### WHAT IS ASKED
Locate each line in the records that contains the word "major" and copy those lines. Match case exactly.

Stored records
==*==
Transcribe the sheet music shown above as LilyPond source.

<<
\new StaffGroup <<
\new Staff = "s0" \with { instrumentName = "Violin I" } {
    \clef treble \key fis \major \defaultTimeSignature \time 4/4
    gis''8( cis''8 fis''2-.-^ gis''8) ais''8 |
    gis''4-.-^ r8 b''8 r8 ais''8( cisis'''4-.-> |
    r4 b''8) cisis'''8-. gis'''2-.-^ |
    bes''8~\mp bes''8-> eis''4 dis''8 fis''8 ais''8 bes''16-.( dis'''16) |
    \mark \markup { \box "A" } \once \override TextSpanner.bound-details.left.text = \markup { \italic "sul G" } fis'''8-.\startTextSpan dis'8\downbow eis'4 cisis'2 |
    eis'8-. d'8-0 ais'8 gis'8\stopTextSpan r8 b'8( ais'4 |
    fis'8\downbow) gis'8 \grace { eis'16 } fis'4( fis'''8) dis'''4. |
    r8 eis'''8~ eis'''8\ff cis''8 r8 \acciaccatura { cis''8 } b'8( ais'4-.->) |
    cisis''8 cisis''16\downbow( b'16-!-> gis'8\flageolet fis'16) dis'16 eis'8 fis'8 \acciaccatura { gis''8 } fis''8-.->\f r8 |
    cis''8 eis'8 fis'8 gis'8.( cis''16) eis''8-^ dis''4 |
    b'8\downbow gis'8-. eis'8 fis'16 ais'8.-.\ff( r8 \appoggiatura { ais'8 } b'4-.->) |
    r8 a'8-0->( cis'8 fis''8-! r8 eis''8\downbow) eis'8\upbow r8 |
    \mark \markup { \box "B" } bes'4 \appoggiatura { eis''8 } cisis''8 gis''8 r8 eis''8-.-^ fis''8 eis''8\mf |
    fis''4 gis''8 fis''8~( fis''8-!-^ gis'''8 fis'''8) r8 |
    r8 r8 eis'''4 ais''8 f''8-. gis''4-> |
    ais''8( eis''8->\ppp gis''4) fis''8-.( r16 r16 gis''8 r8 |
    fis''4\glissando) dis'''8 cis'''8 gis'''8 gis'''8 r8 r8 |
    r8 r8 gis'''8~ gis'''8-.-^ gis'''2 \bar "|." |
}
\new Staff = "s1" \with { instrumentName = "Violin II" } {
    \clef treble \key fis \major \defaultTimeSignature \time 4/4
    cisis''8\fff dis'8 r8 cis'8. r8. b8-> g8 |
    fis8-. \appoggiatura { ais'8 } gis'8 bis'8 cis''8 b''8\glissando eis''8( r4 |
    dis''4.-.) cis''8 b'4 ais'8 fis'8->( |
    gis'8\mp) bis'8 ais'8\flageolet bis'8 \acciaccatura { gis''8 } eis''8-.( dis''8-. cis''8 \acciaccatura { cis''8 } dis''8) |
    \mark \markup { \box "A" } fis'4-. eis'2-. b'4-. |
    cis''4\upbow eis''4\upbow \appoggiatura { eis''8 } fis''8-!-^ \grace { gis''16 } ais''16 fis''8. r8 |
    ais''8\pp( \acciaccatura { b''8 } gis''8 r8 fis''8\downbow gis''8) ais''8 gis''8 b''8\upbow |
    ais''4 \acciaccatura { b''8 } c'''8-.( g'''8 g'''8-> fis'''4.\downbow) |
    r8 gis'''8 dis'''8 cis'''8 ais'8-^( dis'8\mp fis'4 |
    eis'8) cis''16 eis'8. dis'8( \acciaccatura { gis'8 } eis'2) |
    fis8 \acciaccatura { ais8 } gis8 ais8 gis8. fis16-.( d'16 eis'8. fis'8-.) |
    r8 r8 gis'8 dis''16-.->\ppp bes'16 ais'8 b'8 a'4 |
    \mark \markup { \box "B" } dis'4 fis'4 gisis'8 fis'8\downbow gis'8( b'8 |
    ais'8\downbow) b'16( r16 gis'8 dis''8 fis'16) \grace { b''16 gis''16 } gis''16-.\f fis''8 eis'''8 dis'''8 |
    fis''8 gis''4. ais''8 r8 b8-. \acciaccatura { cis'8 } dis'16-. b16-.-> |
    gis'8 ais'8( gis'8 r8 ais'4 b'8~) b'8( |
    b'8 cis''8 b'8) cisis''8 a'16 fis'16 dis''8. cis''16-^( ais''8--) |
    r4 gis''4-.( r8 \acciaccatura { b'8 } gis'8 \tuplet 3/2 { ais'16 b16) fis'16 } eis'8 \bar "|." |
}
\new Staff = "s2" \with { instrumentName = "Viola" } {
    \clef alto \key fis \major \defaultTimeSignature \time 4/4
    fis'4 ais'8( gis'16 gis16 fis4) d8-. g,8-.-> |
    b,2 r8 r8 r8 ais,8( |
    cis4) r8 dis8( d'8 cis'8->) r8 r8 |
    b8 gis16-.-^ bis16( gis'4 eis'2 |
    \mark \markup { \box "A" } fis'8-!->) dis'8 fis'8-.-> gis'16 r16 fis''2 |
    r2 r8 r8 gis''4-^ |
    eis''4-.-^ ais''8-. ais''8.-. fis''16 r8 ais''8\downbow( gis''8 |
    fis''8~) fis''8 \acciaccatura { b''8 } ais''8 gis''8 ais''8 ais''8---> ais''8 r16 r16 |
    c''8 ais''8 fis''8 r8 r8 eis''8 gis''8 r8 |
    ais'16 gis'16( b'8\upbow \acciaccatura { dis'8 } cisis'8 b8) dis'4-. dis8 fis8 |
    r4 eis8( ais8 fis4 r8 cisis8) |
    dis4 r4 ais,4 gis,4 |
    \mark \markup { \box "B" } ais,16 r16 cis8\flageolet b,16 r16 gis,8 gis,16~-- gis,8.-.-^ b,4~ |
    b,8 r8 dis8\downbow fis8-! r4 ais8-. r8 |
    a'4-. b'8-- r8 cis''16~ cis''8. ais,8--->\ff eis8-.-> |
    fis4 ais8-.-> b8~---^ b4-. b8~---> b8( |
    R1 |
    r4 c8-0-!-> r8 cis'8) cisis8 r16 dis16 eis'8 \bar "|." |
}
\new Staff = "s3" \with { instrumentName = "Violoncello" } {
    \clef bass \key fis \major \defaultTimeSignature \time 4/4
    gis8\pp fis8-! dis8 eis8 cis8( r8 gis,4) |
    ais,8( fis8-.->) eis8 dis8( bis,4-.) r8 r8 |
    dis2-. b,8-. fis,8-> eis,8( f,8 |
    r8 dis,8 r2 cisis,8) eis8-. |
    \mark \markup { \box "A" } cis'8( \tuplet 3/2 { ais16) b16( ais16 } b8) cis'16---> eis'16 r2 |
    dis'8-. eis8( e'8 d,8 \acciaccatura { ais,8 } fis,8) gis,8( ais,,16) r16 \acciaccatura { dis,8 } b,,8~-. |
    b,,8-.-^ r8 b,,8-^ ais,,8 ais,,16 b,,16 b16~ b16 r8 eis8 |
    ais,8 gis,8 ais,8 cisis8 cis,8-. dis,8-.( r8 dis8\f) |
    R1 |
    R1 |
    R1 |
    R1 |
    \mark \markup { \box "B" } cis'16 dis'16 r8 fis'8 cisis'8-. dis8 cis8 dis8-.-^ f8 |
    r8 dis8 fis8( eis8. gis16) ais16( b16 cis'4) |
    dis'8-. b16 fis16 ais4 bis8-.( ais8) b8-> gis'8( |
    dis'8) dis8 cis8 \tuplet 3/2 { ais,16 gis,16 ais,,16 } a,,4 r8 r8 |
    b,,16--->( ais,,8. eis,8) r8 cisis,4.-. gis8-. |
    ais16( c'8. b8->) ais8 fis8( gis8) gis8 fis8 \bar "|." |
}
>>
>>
==*==
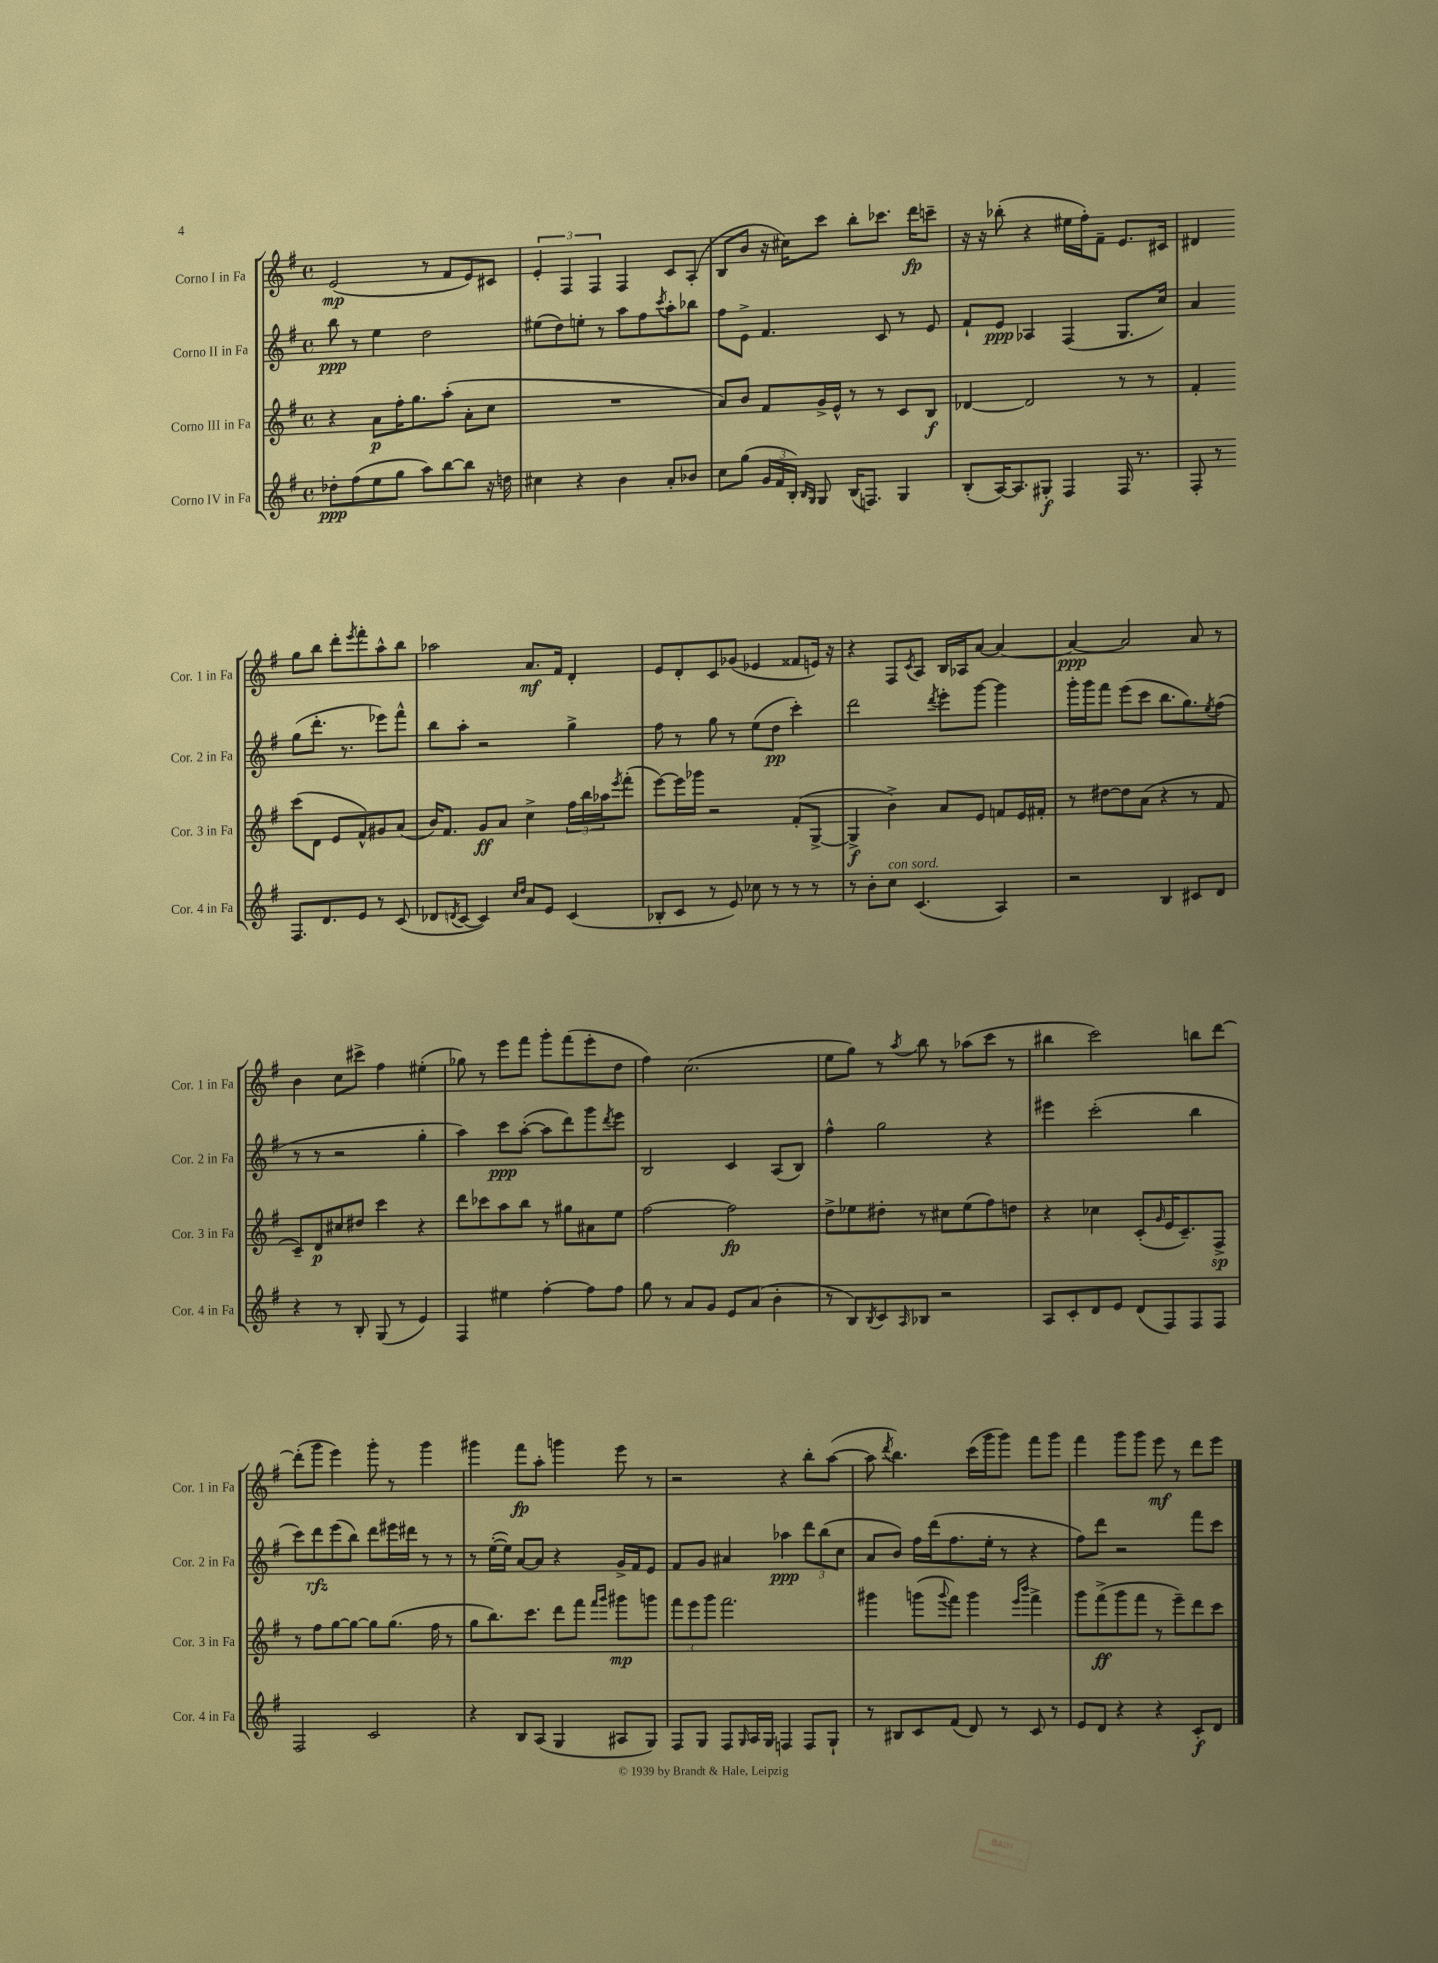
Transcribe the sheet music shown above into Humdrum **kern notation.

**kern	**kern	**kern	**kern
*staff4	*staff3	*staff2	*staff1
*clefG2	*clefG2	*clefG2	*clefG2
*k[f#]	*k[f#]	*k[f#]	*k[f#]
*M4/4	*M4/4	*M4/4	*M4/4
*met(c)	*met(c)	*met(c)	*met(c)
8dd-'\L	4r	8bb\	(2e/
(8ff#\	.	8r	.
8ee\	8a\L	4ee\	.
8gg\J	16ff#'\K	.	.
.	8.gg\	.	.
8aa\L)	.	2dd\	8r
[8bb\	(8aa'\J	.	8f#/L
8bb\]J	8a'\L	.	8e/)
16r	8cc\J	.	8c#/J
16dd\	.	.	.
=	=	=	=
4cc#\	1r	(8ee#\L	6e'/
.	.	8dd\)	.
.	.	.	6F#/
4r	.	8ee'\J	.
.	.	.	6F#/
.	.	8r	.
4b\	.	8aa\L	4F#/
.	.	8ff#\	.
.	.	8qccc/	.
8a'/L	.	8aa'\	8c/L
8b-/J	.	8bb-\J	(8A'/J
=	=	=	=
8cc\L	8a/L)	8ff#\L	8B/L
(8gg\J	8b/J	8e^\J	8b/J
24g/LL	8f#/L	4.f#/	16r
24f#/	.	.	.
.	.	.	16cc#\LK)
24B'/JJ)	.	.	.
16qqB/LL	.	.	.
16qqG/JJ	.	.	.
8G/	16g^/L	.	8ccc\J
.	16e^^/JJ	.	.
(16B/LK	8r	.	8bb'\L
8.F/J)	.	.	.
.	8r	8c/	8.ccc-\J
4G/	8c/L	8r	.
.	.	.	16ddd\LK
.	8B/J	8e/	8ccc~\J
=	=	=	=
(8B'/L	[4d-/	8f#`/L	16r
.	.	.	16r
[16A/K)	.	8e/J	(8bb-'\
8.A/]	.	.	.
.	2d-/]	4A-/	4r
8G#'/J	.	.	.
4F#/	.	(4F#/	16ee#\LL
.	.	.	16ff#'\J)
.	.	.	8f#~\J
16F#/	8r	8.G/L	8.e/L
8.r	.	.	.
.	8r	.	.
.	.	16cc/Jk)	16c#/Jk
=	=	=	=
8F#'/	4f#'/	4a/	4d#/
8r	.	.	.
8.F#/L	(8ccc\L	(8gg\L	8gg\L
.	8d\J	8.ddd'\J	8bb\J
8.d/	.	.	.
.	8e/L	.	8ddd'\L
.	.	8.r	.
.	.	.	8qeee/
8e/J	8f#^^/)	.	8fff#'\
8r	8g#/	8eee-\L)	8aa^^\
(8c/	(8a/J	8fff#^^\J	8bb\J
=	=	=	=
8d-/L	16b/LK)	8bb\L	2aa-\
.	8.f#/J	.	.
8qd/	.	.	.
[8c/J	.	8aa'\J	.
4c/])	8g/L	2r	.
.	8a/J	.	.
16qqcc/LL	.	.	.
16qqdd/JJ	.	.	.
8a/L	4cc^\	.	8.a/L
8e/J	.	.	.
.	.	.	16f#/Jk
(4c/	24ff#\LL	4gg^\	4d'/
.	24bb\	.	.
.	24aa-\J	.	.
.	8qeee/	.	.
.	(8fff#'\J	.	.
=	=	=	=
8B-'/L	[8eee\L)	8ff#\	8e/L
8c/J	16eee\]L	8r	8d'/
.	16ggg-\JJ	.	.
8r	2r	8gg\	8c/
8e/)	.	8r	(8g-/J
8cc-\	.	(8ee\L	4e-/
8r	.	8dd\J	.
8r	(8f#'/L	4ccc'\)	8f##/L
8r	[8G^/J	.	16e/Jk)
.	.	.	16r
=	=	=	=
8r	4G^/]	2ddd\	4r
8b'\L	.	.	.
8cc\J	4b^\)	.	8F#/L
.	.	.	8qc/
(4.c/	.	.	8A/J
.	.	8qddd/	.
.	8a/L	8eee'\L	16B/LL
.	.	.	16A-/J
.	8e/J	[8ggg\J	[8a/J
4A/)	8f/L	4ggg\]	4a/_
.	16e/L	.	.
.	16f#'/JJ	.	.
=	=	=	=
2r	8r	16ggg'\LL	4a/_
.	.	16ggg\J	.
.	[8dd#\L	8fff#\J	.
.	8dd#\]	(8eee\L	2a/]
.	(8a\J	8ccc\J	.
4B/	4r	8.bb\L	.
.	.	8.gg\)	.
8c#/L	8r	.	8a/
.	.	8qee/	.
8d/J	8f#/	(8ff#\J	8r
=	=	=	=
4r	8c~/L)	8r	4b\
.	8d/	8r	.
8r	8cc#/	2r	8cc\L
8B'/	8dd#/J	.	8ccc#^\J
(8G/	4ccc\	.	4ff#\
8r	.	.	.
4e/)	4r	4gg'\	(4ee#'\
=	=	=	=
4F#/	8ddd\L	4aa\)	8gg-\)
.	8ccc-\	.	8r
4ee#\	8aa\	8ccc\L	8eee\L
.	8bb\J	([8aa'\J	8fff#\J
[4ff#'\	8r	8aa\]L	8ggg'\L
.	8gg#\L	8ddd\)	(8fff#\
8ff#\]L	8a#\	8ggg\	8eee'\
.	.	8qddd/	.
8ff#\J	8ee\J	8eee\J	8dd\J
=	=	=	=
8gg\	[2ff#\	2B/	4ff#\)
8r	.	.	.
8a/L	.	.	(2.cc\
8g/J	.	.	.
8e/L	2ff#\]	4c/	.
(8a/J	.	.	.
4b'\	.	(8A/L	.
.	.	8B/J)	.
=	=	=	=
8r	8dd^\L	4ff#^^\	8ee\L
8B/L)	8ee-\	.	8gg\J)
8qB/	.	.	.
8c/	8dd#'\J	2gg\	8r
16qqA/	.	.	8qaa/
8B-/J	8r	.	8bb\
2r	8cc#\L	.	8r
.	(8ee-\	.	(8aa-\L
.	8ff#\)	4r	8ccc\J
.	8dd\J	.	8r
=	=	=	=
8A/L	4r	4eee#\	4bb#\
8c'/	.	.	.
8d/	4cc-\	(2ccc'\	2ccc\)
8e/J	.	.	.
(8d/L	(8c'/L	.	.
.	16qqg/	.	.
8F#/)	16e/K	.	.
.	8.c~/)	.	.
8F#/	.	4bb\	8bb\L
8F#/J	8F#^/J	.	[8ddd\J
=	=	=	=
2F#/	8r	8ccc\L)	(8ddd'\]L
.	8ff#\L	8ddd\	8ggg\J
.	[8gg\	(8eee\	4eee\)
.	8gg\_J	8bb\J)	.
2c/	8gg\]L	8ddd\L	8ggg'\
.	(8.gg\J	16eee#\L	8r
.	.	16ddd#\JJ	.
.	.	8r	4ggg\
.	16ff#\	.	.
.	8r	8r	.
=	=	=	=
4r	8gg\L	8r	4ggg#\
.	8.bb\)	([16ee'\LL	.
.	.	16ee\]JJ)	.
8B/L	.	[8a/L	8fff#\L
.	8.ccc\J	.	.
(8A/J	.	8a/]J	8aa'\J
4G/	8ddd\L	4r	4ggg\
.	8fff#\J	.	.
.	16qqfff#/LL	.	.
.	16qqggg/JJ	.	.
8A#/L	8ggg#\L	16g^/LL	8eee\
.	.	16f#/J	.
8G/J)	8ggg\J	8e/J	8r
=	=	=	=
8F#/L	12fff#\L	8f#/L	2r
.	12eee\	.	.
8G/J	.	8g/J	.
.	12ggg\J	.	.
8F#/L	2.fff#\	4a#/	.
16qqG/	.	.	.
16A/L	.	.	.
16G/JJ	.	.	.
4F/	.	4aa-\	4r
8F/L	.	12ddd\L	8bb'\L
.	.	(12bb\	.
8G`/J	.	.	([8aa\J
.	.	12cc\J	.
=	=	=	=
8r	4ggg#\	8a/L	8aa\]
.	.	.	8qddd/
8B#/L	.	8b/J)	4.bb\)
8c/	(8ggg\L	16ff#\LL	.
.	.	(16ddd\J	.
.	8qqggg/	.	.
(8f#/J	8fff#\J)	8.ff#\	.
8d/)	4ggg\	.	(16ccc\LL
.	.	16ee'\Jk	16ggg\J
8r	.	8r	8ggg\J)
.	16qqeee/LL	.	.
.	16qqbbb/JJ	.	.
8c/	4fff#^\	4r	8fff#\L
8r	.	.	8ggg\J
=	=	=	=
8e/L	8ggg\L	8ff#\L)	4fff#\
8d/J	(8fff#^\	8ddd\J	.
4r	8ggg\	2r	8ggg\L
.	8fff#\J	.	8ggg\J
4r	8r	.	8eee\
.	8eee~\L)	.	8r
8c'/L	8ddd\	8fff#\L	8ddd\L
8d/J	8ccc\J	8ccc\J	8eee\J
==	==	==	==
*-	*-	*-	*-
==*==
### OUTPUT OF THE EXERCISE
    \clef treble \key fis \major \defaultTimeSignature \time 4/4
    \clef treble \key fis \major \defaultTimeSignature \time 4/4
    \clef alto \key fis \major \defaultTimeSignature \time 4/4
    \clef bass \key fis \major \defaultTimeSignature \time 4/4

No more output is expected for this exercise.